(Items from a dataset)
◇ ◇ ◇ ◇

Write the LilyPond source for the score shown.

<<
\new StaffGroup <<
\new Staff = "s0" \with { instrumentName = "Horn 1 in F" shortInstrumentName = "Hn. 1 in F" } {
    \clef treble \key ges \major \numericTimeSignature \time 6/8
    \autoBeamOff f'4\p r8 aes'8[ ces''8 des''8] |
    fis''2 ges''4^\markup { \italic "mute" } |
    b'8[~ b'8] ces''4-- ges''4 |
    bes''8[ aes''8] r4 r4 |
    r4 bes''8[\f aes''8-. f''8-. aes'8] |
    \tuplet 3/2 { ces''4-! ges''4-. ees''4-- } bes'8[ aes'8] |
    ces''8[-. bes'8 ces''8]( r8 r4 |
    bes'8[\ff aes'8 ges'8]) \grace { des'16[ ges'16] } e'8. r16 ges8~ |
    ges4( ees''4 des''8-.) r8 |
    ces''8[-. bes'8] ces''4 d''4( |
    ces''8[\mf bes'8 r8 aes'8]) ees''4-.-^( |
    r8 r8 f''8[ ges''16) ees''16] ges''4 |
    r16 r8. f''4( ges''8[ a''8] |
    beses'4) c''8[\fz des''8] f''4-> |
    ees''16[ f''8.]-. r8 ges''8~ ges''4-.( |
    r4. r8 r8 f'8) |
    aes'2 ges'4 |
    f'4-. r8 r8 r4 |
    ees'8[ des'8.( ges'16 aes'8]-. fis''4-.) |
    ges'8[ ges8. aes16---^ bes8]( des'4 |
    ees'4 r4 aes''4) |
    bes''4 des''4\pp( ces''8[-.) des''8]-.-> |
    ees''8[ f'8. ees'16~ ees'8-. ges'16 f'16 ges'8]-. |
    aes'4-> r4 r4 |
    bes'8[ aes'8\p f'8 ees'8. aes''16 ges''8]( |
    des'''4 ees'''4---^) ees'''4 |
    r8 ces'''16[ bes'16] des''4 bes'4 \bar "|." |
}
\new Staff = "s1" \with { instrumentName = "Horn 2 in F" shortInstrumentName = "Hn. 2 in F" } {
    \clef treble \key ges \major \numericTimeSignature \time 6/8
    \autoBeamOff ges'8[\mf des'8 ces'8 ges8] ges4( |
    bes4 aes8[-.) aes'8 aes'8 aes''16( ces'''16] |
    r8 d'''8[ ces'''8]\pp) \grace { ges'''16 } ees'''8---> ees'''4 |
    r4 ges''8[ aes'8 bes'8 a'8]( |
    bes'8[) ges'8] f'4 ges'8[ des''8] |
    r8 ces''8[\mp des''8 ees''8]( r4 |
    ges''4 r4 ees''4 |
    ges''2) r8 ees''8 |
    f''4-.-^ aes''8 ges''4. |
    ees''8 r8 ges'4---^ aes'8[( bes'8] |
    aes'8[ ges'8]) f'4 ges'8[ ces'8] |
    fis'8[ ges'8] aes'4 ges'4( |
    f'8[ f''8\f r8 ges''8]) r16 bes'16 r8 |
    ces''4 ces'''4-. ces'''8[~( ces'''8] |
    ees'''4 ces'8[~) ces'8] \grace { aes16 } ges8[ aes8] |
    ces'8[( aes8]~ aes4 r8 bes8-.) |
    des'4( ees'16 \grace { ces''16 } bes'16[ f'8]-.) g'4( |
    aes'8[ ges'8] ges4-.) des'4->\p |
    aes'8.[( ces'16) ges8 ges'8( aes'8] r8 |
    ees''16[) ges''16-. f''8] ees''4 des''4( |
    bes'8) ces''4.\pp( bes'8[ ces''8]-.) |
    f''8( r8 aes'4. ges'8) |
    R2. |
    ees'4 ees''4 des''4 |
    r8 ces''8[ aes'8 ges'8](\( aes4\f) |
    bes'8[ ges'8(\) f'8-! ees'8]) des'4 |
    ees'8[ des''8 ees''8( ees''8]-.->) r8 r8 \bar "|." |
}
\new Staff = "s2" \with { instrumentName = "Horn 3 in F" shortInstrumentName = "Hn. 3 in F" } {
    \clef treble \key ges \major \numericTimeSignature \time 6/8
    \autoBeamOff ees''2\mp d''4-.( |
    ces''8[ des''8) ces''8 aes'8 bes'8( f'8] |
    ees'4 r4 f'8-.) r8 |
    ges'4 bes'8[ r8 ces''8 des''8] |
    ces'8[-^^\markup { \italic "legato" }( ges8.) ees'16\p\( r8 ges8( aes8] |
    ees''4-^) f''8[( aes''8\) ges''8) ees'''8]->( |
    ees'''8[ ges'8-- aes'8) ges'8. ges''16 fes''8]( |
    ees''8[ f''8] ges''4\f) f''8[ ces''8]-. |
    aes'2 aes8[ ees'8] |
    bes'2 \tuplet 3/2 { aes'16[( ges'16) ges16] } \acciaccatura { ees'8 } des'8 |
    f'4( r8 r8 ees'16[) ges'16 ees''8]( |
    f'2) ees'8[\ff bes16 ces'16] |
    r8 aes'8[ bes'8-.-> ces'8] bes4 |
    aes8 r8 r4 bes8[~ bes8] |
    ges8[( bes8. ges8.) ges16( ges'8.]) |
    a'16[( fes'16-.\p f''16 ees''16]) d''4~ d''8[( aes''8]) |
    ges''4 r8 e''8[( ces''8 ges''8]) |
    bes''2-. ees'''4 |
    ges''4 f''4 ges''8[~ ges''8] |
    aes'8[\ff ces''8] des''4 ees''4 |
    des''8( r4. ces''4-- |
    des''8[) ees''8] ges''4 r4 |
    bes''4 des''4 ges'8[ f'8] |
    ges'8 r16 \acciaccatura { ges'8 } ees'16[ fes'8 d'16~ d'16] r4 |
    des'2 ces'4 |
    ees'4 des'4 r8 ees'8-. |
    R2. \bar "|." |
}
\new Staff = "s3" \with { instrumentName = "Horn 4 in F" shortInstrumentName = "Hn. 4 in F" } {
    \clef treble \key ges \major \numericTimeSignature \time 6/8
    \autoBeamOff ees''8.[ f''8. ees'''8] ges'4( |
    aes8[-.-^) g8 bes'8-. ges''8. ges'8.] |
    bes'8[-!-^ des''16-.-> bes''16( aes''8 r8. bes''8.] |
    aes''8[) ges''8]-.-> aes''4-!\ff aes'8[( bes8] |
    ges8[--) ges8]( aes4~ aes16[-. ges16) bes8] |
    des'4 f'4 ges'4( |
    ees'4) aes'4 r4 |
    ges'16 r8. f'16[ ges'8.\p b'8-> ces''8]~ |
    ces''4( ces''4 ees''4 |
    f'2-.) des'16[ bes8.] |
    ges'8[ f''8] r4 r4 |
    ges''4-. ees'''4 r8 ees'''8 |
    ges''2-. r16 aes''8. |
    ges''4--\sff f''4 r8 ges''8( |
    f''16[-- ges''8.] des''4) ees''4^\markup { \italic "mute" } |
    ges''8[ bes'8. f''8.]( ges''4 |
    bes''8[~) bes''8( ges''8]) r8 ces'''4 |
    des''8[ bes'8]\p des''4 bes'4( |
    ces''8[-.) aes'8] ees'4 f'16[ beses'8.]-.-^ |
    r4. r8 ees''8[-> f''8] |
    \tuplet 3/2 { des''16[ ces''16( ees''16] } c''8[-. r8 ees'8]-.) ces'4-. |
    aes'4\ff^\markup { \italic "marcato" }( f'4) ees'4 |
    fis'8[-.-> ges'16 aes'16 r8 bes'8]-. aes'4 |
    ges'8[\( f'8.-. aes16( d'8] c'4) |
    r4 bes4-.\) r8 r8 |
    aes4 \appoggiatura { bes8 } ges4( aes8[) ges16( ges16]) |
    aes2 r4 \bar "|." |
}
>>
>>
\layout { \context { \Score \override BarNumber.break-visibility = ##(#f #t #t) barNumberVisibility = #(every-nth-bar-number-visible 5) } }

◇ ◇ ◇ ◇

§ **Given exercise**
Which lines in the records above contain the string "with"? Copy each of those lines in full.

§ **Written response**
\new Staff = "s0" \with { instrumentName = "Horn 1 in F" shortInstrumentName = "Hn. 1 in F" } {
\new Staff = "s1" \with { instrumentName = "Horn 2 in F" shortInstrumentName = "Hn. 2 in F" } {
\new Staff = "s2" \with { instrumentName = "Horn 3 in F" shortInstrumentName = "Hn. 3 in F" } {
\new Staff = "s3" \with { instrumentName = "Horn 4 in F" shortInstrumentName = "Hn. 4 in F" } {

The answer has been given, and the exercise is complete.